»»
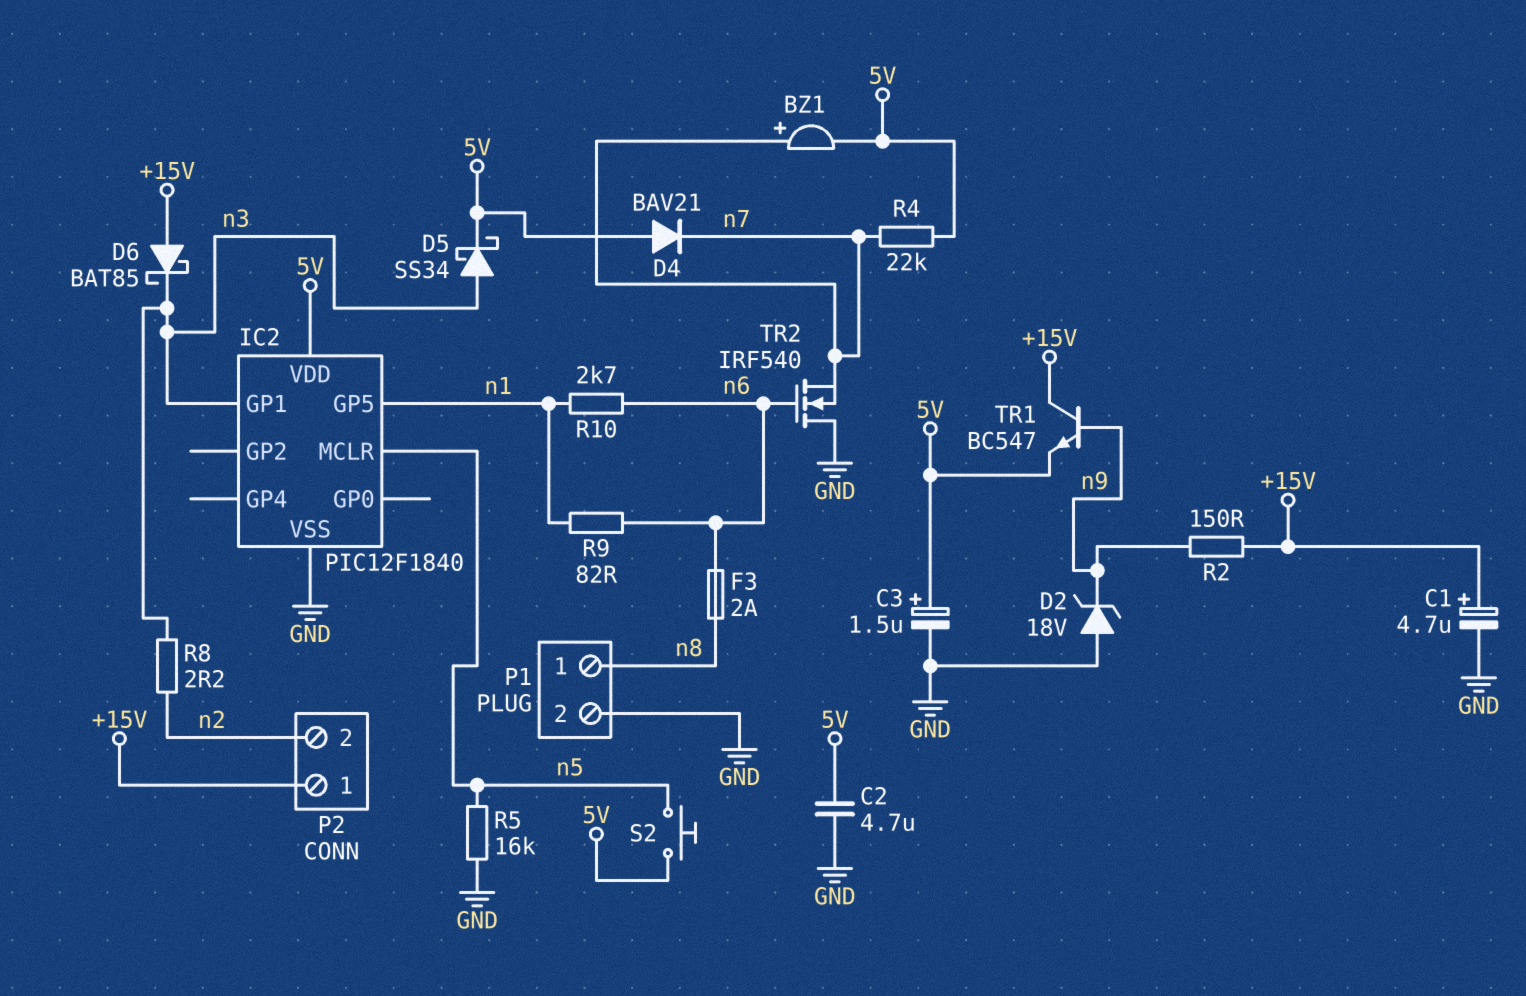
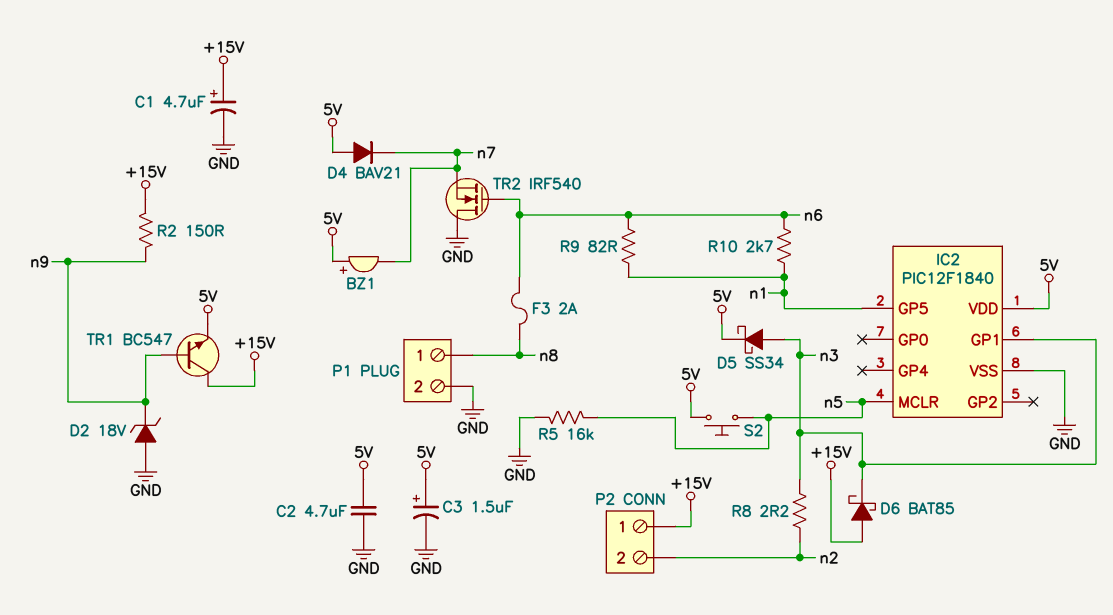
BZ1: buzzer (plus n7, minus 5V) -> buzzer (plus 5V, minus n7)
R4: 22k (5V, n7) -> none

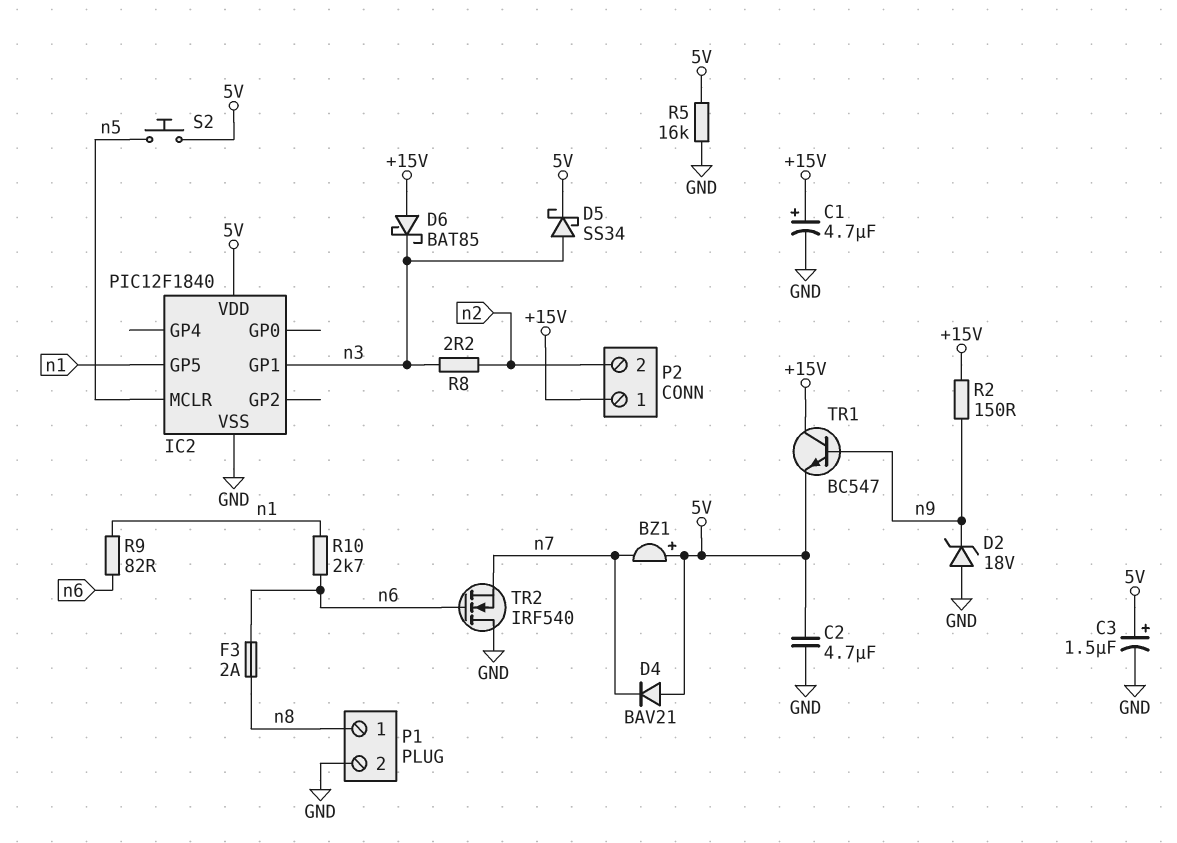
R5: 16k (GND, n5) -> 16k (5V, GND)

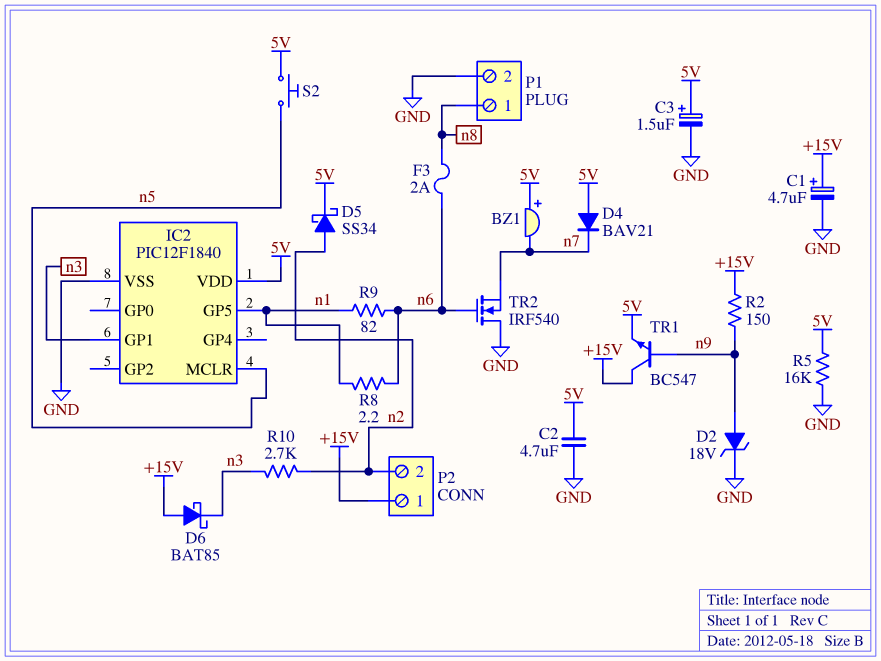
D2: zener 18V (A GND, K n9) -> zener 18V (A n9, K GND)
D5: schottky SS34 (A n3, K 5V) -> schottky SS34 (A n2, K 5V)
R8: 2.2 (n2, n3) -> 2.2 (n1, n6)
R10: 2.7k (n1, n6) -> 2.7k (n2, n3)

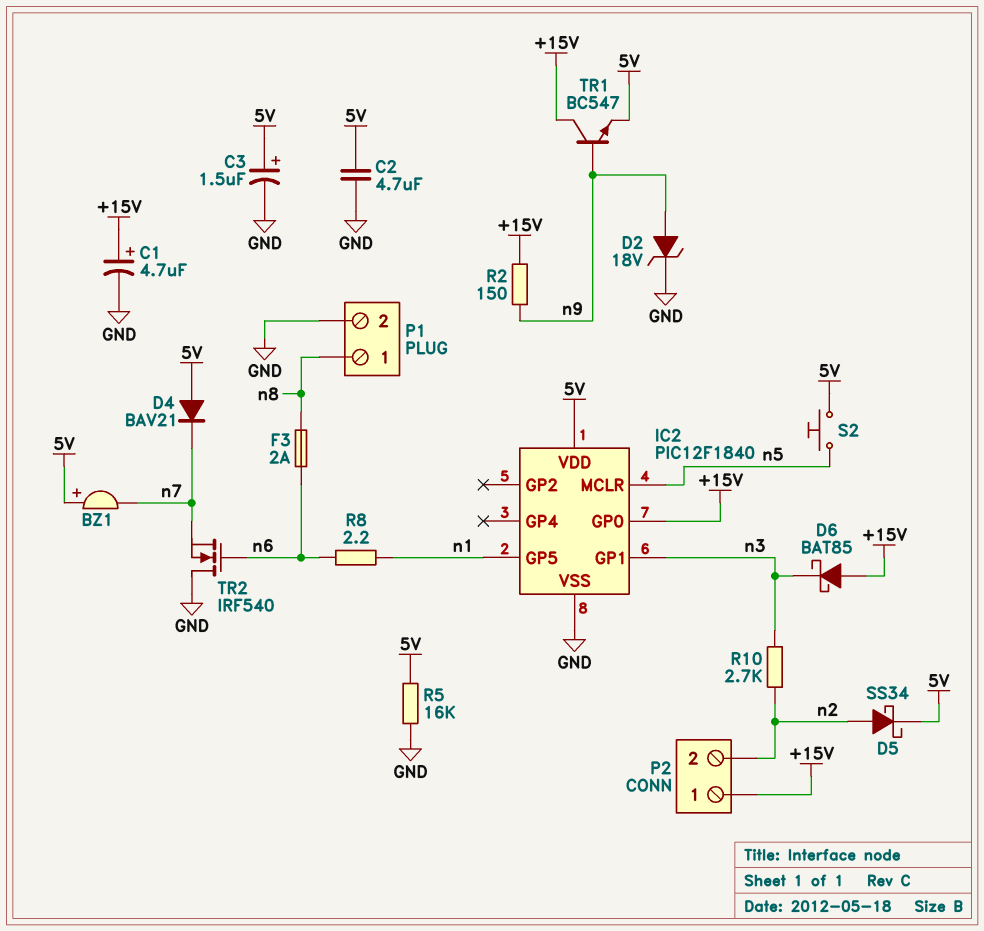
IC2 pin GP0: none -> +15V
R9: 82 (n1, n6) -> none

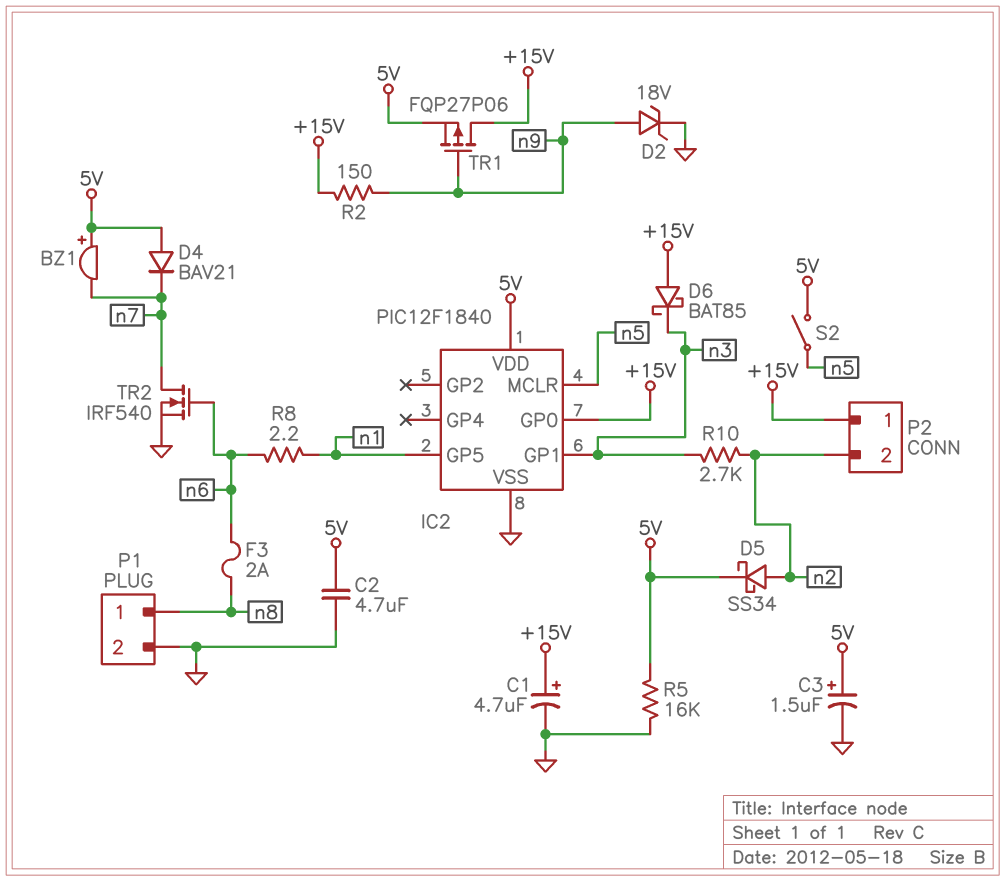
S2: button (5V, n5) -> switch (5V, n5)
TR1: NPN BC547 (B n9, C +15V, E 5V) -> PMOS FQP27P06 (G n9, D +15V, S 5V)
TR2: NMOS IRF540 (G n6, D GND, S n7) -> NMOS IRF540 (G n6, D n7, S GND)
««
» Exercise directions:
Transcribe each record exactly as it appears, but omit every picture.

» Written answer:
BZ1: buzzer (plus n7, minus 5V) -> buzzer (plus 5V, minus n7)
R4: 22k (5V, n7) -> none

R5: 16k (GND, n5) -> 16k (5V, GND)

D2: zener 18V (A GND, K n9) -> zener 18V (A n9, K GND)
D5: schottky SS34 (A n3, K 5V) -> schottky SS34 (A n2, K 5V)
R8: 2.2 (n2, n3) -> 2.2 (n1, n6)
R10: 2.7k (n1, n6) -> 2.7k (n2, n3)

IC2 pin GP0: none -> +15V
R9: 82 (n1, n6) -> none

S2: button (5V, n5) -> switch (5V, n5)
TR1: NPN BC547 (B n9, C +15V, E 5V) -> PMOS FQP27P06 (G n9, D +15V, S 5V)
TR2: NMOS IRF540 (G n6, D GND, S n7) -> NMOS IRF540 (G n6, D n7, S GND)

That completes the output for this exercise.